Pull out every line of the entries below that contains the string "tuplet", treating uppercase and lowercase as different.

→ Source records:
- - -
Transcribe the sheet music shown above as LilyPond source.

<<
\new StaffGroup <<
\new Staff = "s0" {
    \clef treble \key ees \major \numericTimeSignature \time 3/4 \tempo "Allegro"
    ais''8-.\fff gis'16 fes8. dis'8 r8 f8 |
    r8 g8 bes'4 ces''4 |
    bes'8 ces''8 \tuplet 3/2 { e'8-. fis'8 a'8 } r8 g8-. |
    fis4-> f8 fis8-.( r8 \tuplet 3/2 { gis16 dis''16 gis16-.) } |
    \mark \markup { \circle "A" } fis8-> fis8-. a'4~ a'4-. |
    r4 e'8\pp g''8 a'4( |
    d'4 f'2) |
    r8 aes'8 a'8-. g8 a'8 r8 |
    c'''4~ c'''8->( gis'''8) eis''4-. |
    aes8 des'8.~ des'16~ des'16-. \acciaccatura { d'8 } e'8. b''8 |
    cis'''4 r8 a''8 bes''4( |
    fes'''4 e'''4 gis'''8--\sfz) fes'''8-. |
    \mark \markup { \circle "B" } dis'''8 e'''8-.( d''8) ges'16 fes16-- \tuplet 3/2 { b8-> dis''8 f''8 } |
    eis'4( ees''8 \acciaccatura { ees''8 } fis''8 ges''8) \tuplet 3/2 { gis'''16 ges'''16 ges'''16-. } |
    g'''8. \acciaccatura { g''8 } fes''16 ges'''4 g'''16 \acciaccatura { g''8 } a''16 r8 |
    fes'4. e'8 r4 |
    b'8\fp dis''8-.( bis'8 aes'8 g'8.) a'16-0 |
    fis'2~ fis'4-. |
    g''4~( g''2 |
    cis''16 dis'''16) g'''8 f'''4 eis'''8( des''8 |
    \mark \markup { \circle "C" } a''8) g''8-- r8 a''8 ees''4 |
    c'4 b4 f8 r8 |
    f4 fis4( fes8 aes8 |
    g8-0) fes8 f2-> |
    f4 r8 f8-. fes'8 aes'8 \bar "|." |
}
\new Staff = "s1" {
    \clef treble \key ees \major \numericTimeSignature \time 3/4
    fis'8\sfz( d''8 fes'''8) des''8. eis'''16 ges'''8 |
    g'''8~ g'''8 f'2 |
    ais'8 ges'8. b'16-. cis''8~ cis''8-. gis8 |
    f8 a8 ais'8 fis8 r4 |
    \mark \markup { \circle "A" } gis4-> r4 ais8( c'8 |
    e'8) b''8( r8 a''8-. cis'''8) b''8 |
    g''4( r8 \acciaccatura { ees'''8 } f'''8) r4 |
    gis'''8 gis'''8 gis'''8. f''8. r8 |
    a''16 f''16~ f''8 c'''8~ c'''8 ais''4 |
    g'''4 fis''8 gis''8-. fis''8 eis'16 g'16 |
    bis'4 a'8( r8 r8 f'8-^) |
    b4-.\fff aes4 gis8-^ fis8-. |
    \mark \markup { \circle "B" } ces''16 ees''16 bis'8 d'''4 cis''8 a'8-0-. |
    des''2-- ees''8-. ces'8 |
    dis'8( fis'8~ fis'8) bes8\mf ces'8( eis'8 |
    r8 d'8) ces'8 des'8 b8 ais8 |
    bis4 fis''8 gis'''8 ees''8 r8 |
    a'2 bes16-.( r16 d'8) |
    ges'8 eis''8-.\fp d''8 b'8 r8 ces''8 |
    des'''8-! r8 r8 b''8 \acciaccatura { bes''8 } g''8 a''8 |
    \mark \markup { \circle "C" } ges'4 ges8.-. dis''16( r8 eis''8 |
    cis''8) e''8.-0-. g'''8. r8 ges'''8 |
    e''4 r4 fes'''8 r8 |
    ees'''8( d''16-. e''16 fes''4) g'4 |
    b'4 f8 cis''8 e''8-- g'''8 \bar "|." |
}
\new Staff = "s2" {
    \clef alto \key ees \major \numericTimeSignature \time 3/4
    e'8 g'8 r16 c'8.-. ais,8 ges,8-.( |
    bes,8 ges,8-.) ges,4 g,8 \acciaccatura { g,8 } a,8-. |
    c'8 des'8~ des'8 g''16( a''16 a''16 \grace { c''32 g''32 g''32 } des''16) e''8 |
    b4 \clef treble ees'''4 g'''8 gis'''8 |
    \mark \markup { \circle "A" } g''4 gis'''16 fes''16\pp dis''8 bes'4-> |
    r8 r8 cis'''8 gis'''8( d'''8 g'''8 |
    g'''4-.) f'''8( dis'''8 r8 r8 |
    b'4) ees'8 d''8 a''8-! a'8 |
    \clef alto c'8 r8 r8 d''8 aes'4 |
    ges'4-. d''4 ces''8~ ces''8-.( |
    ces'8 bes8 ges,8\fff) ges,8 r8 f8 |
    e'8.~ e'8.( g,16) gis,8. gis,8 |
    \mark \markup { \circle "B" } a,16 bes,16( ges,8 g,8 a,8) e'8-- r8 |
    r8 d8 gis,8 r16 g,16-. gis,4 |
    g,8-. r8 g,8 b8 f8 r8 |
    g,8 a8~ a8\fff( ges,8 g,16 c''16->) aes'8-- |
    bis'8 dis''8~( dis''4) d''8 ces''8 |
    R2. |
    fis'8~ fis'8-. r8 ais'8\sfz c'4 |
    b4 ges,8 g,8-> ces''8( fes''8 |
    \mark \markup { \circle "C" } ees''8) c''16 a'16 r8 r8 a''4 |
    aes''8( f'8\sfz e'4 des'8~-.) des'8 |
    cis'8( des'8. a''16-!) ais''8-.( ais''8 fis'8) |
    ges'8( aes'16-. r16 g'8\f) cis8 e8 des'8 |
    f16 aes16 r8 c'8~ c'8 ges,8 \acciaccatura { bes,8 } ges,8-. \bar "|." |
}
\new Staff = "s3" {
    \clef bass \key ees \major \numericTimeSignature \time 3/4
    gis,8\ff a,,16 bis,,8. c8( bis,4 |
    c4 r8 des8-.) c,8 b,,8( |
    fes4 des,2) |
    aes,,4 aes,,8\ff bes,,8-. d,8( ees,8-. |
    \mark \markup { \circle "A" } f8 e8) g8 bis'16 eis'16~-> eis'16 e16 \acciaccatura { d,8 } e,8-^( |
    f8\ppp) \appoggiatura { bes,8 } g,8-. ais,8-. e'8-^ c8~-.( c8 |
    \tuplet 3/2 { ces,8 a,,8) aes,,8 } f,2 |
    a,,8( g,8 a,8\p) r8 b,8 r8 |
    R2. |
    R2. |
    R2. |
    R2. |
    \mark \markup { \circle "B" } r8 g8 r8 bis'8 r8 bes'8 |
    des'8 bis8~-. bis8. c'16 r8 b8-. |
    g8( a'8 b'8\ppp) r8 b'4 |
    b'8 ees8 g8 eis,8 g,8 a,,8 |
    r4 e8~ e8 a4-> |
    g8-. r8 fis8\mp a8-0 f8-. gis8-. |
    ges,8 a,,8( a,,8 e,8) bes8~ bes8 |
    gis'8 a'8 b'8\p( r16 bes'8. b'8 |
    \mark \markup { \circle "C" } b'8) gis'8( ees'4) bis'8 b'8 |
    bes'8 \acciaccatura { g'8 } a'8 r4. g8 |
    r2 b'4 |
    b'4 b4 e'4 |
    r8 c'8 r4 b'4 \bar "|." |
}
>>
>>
- - -
→ In response:
    bes'8 ces''8 \tuplet 3/2 { e'8-. fis'8 a'8 } r8 g8-. |
    fis4-> f8 fis8-.( r8 \tuplet 3/2 { gis16 dis''16 gis16-.) } |
    \mark \markup { \circle "B" } dis'''8 e'''8-.( d''8) ges'16 fes16-- \tuplet 3/2 { b8-> dis''8 f''8 } |
    eis'4( ees''8 \acciaccatura { ees''8 } fis''8 ges''8) \tuplet 3/2 { gis'''16 ges'''16 ges'''16-. } |
    \tuplet 3/2 { ces,8 a,,8) aes,,8 } f,2 |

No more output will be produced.